Task requirements → Your copy of the data should match it exactly, leaving out only the pictures.

Stored data →
· · ·

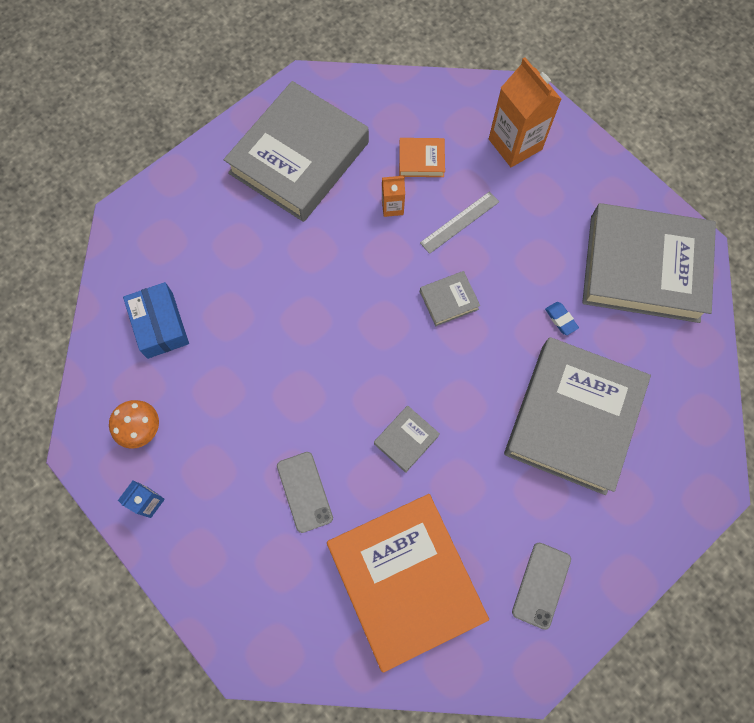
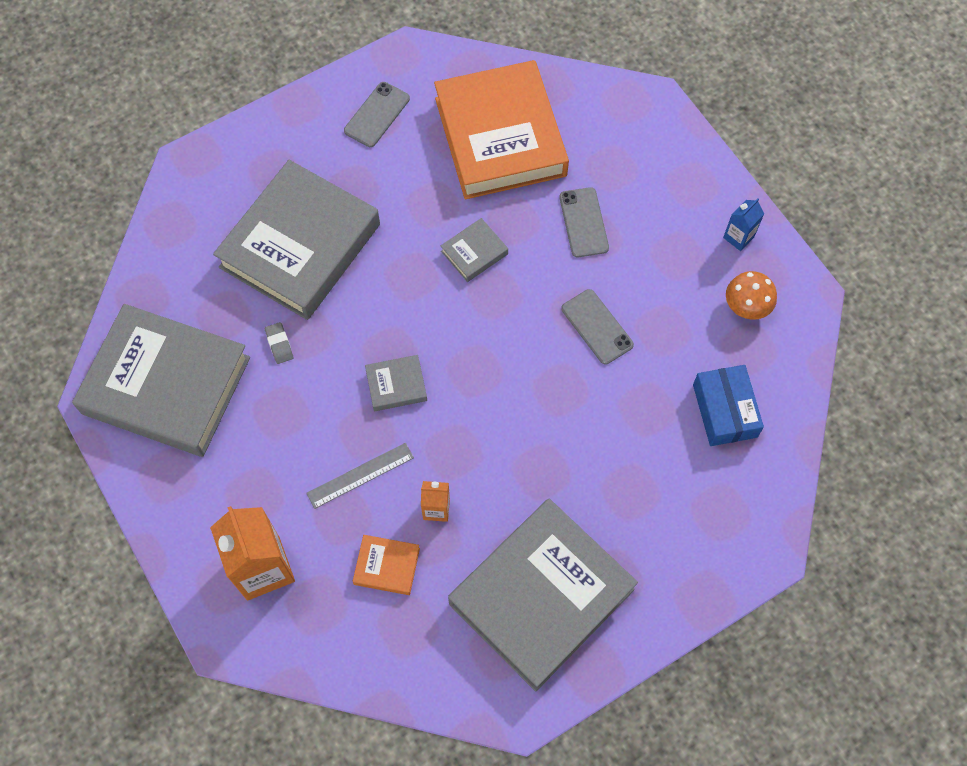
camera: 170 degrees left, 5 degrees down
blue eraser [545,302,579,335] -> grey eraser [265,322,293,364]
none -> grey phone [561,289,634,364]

· · ·

Written response →
camera: 170 degrees left, 5 degrees down
blue eraser [545,302,579,335] -> grey eraser [265,322,293,364]
none -> grey phone [561,289,634,364]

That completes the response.